- **Requirement**:
Copy exactly the last part of the entries, starting from the line with "Find all instances" and including the final line.

- **Raw data**:
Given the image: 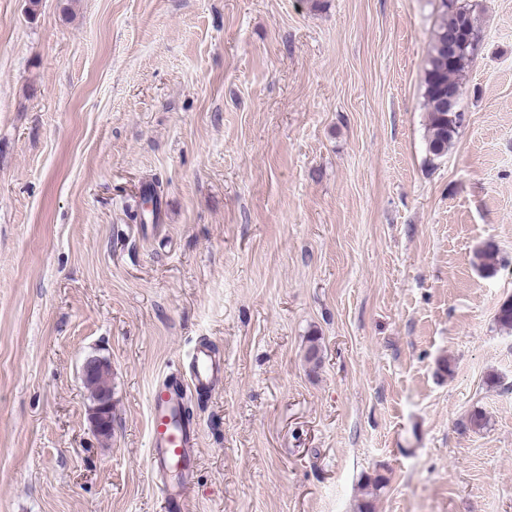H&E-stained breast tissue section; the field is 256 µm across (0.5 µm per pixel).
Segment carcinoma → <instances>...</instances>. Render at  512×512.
<instances>
[{
  "label": "carcinoma",
  "mask_w": 512,
  "mask_h": 512,
  "mask_svg": "<svg viewBox=\"0 0 512 512\" xmlns=\"http://www.w3.org/2000/svg\"><path fill=\"white\" fill-rule=\"evenodd\" d=\"M442 15L428 54L424 71L427 102L426 149L434 159L442 158L452 144L464 113L448 104V89H461V76L478 49L480 36L476 18L459 0H442ZM494 248L487 245L473 255L472 264L494 272Z\"/></svg>",
  "instance_id": "1"
}]
</instances>
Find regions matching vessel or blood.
<instances>
[{
    "instance_id": "b4317fda",
    "label": "vessel or blood",
    "mask_w": 512,
    "mask_h": 512,
    "mask_svg": "<svg viewBox=\"0 0 512 512\" xmlns=\"http://www.w3.org/2000/svg\"><path fill=\"white\" fill-rule=\"evenodd\" d=\"M187 373L188 384L159 381L150 398L149 465L162 481L166 512H190L186 489L198 467L199 428L181 417L189 394L209 397L224 375V360L205 343L195 345Z\"/></svg>"
}]
</instances>
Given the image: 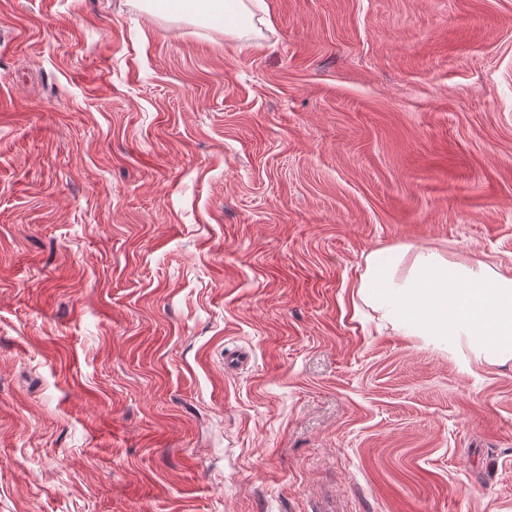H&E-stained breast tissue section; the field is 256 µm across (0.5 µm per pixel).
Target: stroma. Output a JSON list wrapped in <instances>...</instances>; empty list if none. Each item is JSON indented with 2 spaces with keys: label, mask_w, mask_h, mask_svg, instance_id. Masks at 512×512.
Instances as JSON below:
<instances>
[{
  "label": "stroma",
  "mask_w": 512,
  "mask_h": 512,
  "mask_svg": "<svg viewBox=\"0 0 512 512\" xmlns=\"http://www.w3.org/2000/svg\"><path fill=\"white\" fill-rule=\"evenodd\" d=\"M0 0V512H512V365L357 296L512 268V0ZM141 9L151 15L168 11L188 15L208 23L212 28L242 40L254 32L252 0H140Z\"/></svg>",
  "instance_id": "1"
}]
</instances>
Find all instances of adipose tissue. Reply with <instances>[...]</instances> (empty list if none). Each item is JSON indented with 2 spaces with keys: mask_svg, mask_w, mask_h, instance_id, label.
<instances>
[{
  "mask_svg": "<svg viewBox=\"0 0 512 512\" xmlns=\"http://www.w3.org/2000/svg\"><path fill=\"white\" fill-rule=\"evenodd\" d=\"M145 12L201 19L244 39L252 0H140ZM357 294L380 320L455 358L463 371L512 363V270L451 259L436 248L398 246L366 258Z\"/></svg>",
  "mask_w": 512,
  "mask_h": 512,
  "instance_id": "ef3b65f1",
  "label": "adipose tissue"
}]
</instances>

- **Answer in full**:
Find all instances of adipose tissue. Reply with <instances>[...]</instances> (empty list if none). Each item is JSON indented with 2 spaces with keys: mask_svg, mask_w, mask_h, instance_id, label.
<instances>
[{
  "mask_svg": "<svg viewBox=\"0 0 512 512\" xmlns=\"http://www.w3.org/2000/svg\"><path fill=\"white\" fill-rule=\"evenodd\" d=\"M145 12L201 19L244 39L252 0H140ZM357 294L380 320L455 358L463 371L512 363V270L451 259L436 248L398 246L366 258Z\"/></svg>",
  "mask_w": 512,
  "mask_h": 512,
  "instance_id": "ef3b65f1",
  "label": "adipose tissue"
}]
</instances>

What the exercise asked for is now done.